**Saved data entries**
* * *

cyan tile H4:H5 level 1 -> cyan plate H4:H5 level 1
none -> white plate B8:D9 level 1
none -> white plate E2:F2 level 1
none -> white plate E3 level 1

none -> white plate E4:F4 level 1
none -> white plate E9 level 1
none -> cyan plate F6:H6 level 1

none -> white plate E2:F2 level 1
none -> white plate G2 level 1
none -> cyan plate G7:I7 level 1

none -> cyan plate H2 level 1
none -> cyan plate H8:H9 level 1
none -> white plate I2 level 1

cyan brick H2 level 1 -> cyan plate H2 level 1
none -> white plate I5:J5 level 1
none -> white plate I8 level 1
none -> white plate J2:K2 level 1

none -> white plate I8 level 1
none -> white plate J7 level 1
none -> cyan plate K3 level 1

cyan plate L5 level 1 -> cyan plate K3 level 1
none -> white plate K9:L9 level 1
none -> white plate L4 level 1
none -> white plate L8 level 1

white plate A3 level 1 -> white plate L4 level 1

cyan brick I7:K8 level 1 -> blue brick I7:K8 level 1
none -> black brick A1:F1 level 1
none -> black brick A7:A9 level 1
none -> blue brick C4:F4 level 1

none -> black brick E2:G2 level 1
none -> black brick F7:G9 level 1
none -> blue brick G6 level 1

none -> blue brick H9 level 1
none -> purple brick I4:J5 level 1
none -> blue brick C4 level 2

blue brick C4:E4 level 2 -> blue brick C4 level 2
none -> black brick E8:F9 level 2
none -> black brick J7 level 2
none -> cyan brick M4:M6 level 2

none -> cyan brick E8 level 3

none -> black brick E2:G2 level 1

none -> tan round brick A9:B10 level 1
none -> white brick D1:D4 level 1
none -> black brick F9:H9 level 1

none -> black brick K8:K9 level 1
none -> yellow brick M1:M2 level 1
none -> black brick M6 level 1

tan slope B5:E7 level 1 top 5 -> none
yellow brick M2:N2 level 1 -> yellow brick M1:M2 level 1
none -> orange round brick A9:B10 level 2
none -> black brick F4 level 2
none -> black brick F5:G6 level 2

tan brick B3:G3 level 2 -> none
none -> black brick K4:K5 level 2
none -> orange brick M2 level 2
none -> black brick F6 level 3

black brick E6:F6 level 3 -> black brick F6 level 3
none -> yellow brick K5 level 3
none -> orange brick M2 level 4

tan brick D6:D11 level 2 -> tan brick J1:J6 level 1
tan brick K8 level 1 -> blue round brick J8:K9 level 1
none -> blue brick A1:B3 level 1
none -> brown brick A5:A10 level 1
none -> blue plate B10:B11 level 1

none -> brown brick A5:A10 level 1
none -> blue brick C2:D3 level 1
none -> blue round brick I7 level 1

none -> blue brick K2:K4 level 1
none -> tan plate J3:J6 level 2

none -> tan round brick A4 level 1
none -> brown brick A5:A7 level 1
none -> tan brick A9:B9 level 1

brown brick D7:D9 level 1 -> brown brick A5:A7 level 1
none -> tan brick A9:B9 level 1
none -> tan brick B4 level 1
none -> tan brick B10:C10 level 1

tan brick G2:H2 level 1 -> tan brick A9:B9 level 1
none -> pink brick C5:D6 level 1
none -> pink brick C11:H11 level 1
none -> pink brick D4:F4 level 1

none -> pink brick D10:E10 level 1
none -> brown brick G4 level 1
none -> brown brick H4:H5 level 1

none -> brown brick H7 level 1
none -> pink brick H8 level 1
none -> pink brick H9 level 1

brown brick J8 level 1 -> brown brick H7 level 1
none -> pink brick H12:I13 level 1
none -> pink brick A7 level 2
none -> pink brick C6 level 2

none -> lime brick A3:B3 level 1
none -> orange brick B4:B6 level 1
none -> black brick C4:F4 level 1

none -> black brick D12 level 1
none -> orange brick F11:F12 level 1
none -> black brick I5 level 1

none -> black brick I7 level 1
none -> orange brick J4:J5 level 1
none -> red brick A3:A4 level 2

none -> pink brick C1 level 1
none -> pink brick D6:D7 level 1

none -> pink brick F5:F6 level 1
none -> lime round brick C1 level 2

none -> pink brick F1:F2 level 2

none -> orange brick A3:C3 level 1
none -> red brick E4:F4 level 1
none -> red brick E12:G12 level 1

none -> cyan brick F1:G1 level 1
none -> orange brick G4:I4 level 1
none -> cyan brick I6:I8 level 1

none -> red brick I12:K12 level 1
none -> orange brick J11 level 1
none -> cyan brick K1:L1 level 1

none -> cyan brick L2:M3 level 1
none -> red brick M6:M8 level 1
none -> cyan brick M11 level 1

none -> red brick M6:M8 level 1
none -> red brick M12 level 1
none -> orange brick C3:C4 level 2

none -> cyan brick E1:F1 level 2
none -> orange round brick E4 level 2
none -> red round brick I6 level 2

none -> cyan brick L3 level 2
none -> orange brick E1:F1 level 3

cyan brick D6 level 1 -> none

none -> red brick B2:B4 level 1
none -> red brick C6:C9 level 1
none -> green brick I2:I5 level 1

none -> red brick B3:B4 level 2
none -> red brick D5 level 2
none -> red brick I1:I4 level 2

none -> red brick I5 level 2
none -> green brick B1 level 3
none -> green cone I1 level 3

* * *

**Task statement**
In this exercise, repeat the entries above verbatim.

**Answer section**
cyan tile H4:H5 level 1 -> cyan plate H4:H5 level 1
none -> white plate B8:D9 level 1
none -> white plate E2:F2 level 1
none -> white plate E3 level 1

none -> white plate E4:F4 level 1
none -> white plate E9 level 1
none -> cyan plate F6:H6 level 1

none -> white plate E2:F2 level 1
none -> white plate G2 level 1
none -> cyan plate G7:I7 level 1

none -> cyan plate H2 level 1
none -> cyan plate H8:H9 level 1
none -> white plate I2 level 1

cyan brick H2 level 1 -> cyan plate H2 level 1
none -> white plate I5:J5 level 1
none -> white plate I8 level 1
none -> white plate J2:K2 level 1

none -> white plate I8 level 1
none -> white plate J7 level 1
none -> cyan plate K3 level 1

cyan plate L5 level 1 -> cyan plate K3 level 1
none -> white plate K9:L9 level 1
none -> white plate L4 level 1
none -> white plate L8 level 1

white plate A3 level 1 -> white plate L4 level 1

cyan brick I7:K8 level 1 -> blue brick I7:K8 level 1
none -> black brick A1:F1 level 1
none -> black brick A7:A9 level 1
none -> blue brick C4:F4 level 1

none -> black brick E2:G2 level 1
none -> black brick F7:G9 level 1
none -> blue brick G6 level 1

none -> blue brick H9 level 1
none -> purple brick I4:J5 level 1
none -> blue brick C4 level 2

blue brick C4:E4 level 2 -> blue brick C4 level 2
none -> black brick E8:F9 level 2
none -> black brick J7 level 2
none -> cyan brick M4:M6 level 2

none -> cyan brick E8 level 3

none -> black brick E2:G2 level 1

none -> tan round brick A9:B10 level 1
none -> white brick D1:D4 level 1
none -> black brick F9:H9 level 1

none -> black brick K8:K9 level 1
none -> yellow brick M1:M2 level 1
none -> black brick M6 level 1

tan slope B5:E7 level 1 top 5 -> none
yellow brick M2:N2 level 1 -> yellow brick M1:M2 level 1
none -> orange round brick A9:B10 level 2
none -> black brick F4 level 2
none -> black brick F5:G6 level 2

tan brick B3:G3 level 2 -> none
none -> black brick K4:K5 level 2
none -> orange brick M2 level 2
none -> black brick F6 level 3

black brick E6:F6 level 3 -> black brick F6 level 3
none -> yellow brick K5 level 3
none -> orange brick M2 level 4

tan brick D6:D11 level 2 -> tan brick J1:J6 level 1
tan brick K8 level 1 -> blue round brick J8:K9 level 1
none -> blue brick A1:B3 level 1
none -> brown brick A5:A10 level 1
none -> blue plate B10:B11 level 1

none -> brown brick A5:A10 level 1
none -> blue brick C2:D3 level 1
none -> blue round brick I7 level 1

none -> blue brick K2:K4 level 1
none -> tan plate J3:J6 level 2

none -> tan round brick A4 level 1
none -> brown brick A5:A7 level 1
none -> tan brick A9:B9 level 1

brown brick D7:D9 level 1 -> brown brick A5:A7 level 1
none -> tan brick A9:B9 level 1
none -> tan brick B4 level 1
none -> tan brick B10:C10 level 1

tan brick G2:H2 level 1 -> tan brick A9:B9 level 1
none -> pink brick C5:D6 level 1
none -> pink brick C11:H11 level 1
none -> pink brick D4:F4 level 1

none -> pink brick D10:E10 level 1
none -> brown brick G4 level 1
none -> brown brick H4:H5 level 1

none -> brown brick H7 level 1
none -> pink brick H8 level 1
none -> pink brick H9 level 1

brown brick J8 level 1 -> brown brick H7 level 1
none -> pink brick H12:I13 level 1
none -> pink brick A7 level 2
none -> pink brick C6 level 2

none -> lime brick A3:B3 level 1
none -> orange brick B4:B6 level 1
none -> black brick C4:F4 level 1

none -> black brick D12 level 1
none -> orange brick F11:F12 level 1
none -> black brick I5 level 1

none -> black brick I7 level 1
none -> orange brick J4:J5 level 1
none -> red brick A3:A4 level 2

none -> pink brick C1 level 1
none -> pink brick D6:D7 level 1

none -> pink brick F5:F6 level 1
none -> lime round brick C1 level 2

none -> pink brick F1:F2 level 2

none -> orange brick A3:C3 level 1
none -> red brick E4:F4 level 1
none -> red brick E12:G12 level 1

none -> cyan brick F1:G1 level 1
none -> orange brick G4:I4 level 1
none -> cyan brick I6:I8 level 1

none -> red brick I12:K12 level 1
none -> orange brick J11 level 1
none -> cyan brick K1:L1 level 1

none -> cyan brick L2:M3 level 1
none -> red brick M6:M8 level 1
none -> cyan brick M11 level 1

none -> red brick M6:M8 level 1
none -> red brick M12 level 1
none -> orange brick C3:C4 level 2

none -> cyan brick E1:F1 level 2
none -> orange round brick E4 level 2
none -> red round brick I6 level 2

none -> cyan brick L3 level 2
none -> orange brick E1:F1 level 3

cyan brick D6 level 1 -> none

none -> red brick B2:B4 level 1
none -> red brick C6:C9 level 1
none -> green brick I2:I5 level 1

none -> red brick B3:B4 level 2
none -> red brick D5 level 2
none -> red brick I1:I4 level 2

none -> red brick I5 level 2
none -> green brick B1 level 3
none -> green cone I1 level 3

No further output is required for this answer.